> AIM OF THE TASK
Copy every line from the one that holds "none -> tan plate C2 level 1" to the end of the records below, exactly and with nothing else, but without any pictures.

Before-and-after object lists

=== Begin Enclosure ===

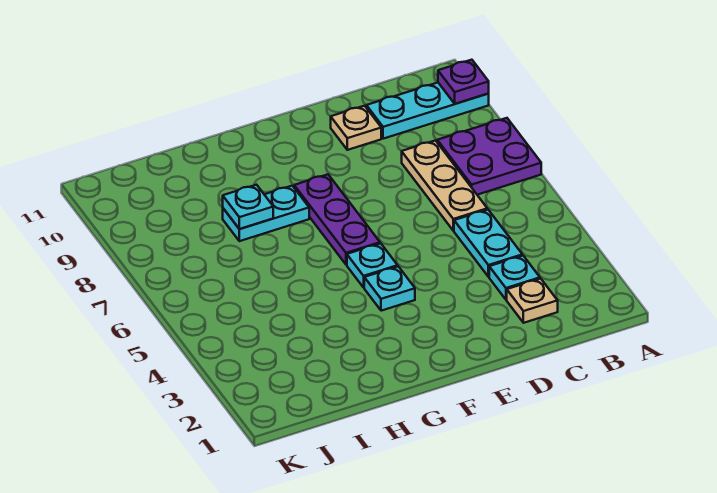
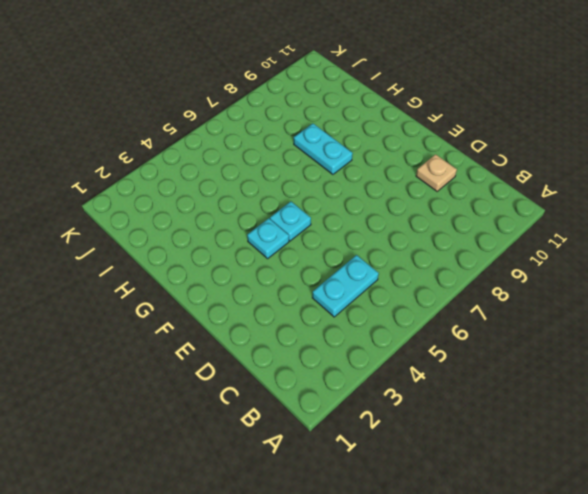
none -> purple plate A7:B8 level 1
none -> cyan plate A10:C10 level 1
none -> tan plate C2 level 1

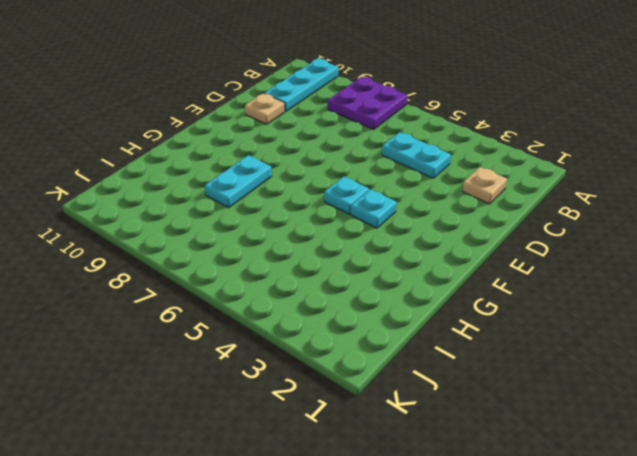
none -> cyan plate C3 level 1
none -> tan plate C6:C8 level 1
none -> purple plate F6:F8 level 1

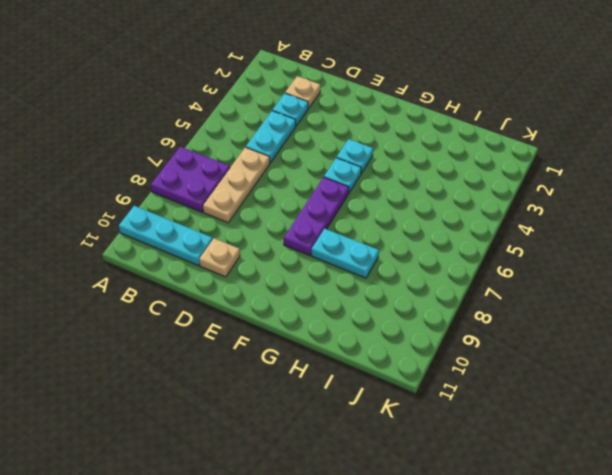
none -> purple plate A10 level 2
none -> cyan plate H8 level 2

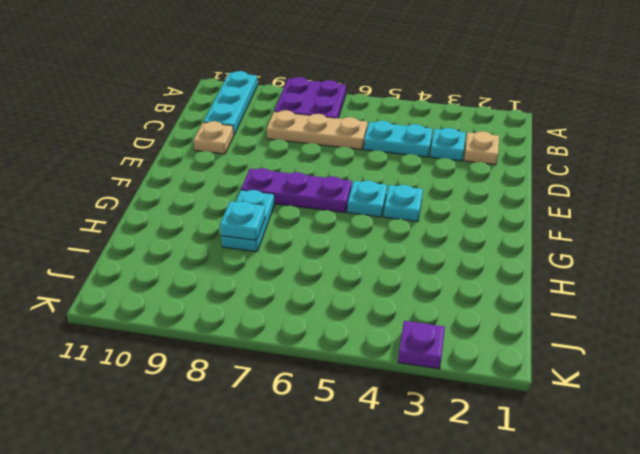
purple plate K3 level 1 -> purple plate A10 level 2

=== End Enclosure ===

> SOLVED PROBLEM
none -> tan plate C2 level 1

none -> cyan plate C3 level 1
none -> tan plate C6:C8 level 1
none -> purple plate F6:F8 level 1

none -> purple plate A10 level 2
none -> cyan plate H8 level 2

purple plate K3 level 1 -> purple plate A10 level 2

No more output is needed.